» SOURCE RECORDS:
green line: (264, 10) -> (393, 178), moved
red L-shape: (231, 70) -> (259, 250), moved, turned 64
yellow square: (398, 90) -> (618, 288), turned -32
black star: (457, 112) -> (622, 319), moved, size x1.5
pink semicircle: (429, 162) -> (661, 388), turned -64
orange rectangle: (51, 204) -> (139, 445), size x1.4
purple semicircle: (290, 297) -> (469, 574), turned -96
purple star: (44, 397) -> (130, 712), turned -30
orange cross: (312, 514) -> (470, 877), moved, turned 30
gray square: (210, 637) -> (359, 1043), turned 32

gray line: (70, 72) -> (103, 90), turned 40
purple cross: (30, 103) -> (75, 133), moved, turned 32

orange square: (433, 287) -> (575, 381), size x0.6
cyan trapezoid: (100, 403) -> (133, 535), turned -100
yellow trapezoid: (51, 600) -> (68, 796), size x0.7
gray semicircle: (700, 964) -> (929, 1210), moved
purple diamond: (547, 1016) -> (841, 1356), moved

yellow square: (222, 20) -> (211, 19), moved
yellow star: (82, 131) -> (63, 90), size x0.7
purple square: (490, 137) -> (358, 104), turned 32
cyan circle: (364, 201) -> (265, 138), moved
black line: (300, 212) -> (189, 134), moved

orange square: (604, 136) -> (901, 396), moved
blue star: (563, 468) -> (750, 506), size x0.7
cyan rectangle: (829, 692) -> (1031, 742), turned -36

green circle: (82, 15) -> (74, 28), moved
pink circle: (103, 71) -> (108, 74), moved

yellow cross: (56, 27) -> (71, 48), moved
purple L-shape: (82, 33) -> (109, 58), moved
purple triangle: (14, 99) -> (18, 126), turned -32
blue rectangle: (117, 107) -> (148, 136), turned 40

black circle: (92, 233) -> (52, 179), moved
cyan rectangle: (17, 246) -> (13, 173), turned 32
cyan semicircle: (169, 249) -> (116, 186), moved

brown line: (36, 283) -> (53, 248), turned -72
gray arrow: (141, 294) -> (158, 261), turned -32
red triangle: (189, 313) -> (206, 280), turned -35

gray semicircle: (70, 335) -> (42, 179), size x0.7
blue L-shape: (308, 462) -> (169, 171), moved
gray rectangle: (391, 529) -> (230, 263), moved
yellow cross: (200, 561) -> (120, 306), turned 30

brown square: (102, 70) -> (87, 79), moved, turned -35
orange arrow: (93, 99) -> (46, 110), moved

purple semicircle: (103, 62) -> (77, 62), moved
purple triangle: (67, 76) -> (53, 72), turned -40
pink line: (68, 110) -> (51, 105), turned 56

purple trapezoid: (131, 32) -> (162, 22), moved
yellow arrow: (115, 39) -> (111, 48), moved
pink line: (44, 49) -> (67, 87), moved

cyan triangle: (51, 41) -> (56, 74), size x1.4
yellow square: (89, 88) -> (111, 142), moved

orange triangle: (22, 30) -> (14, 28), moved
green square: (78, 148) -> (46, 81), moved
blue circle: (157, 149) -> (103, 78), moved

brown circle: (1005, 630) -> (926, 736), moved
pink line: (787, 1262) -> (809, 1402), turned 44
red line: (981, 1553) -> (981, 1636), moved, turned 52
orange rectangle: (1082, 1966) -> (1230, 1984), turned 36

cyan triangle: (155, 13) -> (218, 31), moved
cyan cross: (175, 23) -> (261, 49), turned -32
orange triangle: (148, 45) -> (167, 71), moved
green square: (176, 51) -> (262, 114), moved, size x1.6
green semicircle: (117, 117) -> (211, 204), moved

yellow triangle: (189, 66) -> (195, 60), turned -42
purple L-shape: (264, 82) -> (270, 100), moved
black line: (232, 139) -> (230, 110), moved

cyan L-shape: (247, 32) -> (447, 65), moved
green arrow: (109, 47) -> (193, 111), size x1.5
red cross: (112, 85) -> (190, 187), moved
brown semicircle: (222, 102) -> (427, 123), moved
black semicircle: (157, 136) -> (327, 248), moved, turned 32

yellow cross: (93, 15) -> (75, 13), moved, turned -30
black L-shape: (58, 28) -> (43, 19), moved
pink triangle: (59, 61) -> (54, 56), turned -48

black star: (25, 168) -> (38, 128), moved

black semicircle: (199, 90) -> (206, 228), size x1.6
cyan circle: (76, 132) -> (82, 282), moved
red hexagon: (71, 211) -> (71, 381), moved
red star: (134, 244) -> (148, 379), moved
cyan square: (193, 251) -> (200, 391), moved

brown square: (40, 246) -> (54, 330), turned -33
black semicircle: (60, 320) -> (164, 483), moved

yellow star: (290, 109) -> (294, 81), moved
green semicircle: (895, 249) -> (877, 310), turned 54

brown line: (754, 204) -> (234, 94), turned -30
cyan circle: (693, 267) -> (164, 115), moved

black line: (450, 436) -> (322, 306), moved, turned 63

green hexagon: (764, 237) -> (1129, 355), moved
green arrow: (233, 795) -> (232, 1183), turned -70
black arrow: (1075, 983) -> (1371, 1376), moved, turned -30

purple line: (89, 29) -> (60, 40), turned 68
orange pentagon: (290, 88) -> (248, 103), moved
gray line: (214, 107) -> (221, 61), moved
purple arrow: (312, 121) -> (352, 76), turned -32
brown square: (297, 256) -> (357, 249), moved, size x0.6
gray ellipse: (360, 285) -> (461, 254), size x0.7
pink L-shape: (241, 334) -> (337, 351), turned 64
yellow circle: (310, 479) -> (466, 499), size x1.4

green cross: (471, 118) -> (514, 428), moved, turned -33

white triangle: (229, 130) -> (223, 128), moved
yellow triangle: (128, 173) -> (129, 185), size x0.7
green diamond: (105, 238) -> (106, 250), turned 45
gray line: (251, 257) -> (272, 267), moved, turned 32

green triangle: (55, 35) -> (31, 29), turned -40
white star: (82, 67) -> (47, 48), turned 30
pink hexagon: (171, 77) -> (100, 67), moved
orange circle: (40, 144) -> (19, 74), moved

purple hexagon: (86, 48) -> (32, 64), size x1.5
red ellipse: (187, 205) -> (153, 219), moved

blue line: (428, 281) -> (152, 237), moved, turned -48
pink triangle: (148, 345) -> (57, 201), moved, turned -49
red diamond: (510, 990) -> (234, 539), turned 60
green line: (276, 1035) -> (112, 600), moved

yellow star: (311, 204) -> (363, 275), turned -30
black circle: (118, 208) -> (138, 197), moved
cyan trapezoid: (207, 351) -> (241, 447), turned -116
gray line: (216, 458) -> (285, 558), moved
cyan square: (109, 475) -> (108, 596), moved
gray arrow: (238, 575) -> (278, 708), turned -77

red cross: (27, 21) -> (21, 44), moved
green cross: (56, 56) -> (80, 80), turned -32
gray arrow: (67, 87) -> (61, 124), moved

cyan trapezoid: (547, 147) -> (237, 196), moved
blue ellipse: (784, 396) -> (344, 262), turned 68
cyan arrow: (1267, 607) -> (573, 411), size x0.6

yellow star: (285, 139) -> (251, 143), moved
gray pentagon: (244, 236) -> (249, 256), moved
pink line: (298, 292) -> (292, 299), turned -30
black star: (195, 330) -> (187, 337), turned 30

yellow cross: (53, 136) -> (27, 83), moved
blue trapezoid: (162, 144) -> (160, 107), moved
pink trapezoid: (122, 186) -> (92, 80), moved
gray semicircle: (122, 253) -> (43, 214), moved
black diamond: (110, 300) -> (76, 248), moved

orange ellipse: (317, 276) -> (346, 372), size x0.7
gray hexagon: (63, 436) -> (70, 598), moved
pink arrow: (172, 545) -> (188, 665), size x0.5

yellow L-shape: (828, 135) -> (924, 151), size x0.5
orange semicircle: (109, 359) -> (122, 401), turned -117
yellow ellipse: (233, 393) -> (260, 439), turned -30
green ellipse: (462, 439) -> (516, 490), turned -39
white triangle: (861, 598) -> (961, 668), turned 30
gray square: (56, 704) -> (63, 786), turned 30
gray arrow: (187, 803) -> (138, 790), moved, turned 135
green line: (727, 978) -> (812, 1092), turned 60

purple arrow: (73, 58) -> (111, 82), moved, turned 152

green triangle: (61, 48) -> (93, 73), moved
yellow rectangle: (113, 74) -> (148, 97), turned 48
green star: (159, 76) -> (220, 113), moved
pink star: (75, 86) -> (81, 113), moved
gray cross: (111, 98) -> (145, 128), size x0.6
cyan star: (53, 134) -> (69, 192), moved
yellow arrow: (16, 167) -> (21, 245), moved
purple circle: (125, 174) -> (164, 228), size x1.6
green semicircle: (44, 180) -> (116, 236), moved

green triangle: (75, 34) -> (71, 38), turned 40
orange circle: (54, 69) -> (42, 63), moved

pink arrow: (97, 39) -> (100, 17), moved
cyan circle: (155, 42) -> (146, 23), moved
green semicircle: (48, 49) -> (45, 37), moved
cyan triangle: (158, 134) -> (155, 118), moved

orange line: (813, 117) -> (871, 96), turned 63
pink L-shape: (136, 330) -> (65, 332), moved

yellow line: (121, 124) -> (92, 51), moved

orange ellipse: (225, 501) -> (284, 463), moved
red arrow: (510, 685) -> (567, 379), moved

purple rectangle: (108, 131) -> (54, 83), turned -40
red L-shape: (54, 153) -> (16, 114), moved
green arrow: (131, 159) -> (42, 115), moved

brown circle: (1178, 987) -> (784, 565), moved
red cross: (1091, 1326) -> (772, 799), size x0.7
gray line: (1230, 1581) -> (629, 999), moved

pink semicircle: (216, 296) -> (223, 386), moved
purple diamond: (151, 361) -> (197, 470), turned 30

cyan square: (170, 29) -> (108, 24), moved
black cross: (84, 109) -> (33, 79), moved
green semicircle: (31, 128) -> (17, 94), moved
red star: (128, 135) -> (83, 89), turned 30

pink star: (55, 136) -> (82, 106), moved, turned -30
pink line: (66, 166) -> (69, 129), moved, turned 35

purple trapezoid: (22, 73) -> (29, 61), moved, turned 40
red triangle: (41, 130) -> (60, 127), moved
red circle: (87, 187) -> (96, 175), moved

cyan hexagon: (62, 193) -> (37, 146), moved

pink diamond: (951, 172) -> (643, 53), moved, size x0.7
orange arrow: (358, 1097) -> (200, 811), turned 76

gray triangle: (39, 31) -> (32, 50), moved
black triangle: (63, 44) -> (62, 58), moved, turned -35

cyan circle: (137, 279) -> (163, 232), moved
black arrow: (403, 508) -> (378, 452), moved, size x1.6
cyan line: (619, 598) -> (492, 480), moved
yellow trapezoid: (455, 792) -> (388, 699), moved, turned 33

» TRY IT:
Your answer must consist only of the lines from the start of the records above through the line with "purple cross: (30, 103)", each retyped exactly.

» TASK RESPONSE:
green line: (264, 10) -> (393, 178), moved
red L-shape: (231, 70) -> (259, 250), moved, turned 64
yellow square: (398, 90) -> (618, 288), turned -32
black star: (457, 112) -> (622, 319), moved, size x1.5
pink semicircle: (429, 162) -> (661, 388), turned -64
orange rectangle: (51, 204) -> (139, 445), size x1.4
purple semicircle: (290, 297) -> (469, 574), turned -96
purple star: (44, 397) -> (130, 712), turned -30
orange cross: (312, 514) -> (470, 877), moved, turned 30
gray square: (210, 637) -> (359, 1043), turned 32

gray line: (70, 72) -> (103, 90), turned 40
purple cross: (30, 103) -> (75, 133), moved, turned 32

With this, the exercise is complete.